▶ _ACTIVITY_:
Would you show every line from the records that holds "none"?

▶ _DATA SUPPLIED_:
● ● ● ● ● ● ●
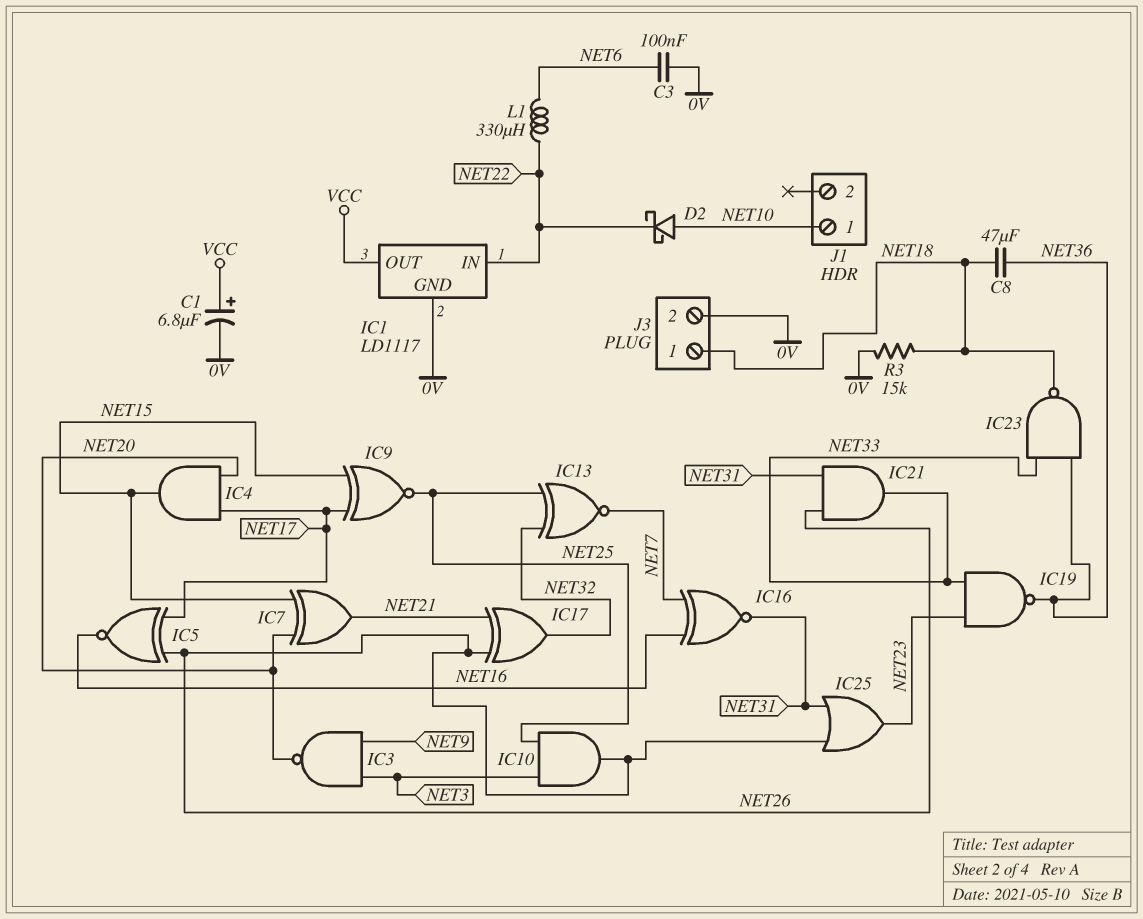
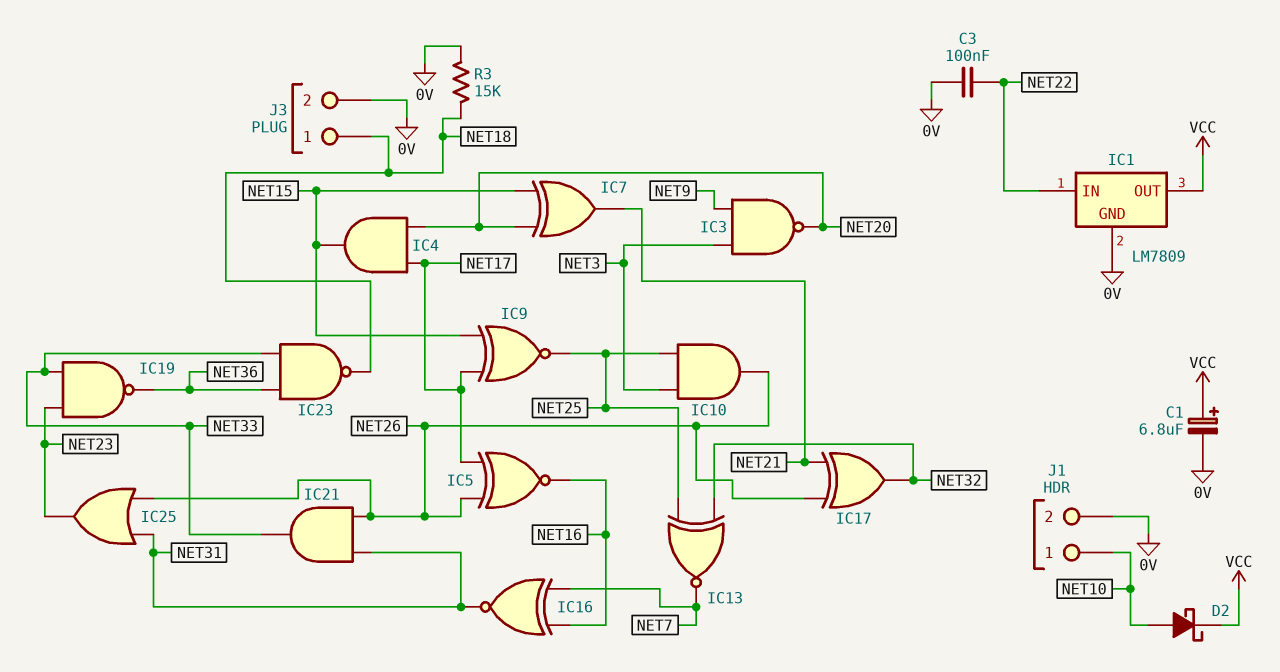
C3: 100nF (0V, NET6) -> 100nF (0V, NET22)
C8: 47uF (NET18, NET36) -> none
D2: schottky (A NET10, K NET22) -> schottky (A NET10, K VCC)
IC1: LD1117 -> LM7809
J1 pin 2: none -> 0V
L1: 330uH (NET6, NET22) -> none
● ● ● ● ● ● ●
▶ _RESULT OF THIS EXERCISE_:
C8: 47uF (NET18, NET36) -> none
J1 pin 2: none -> 0V
L1: 330uH (NET6, NET22) -> none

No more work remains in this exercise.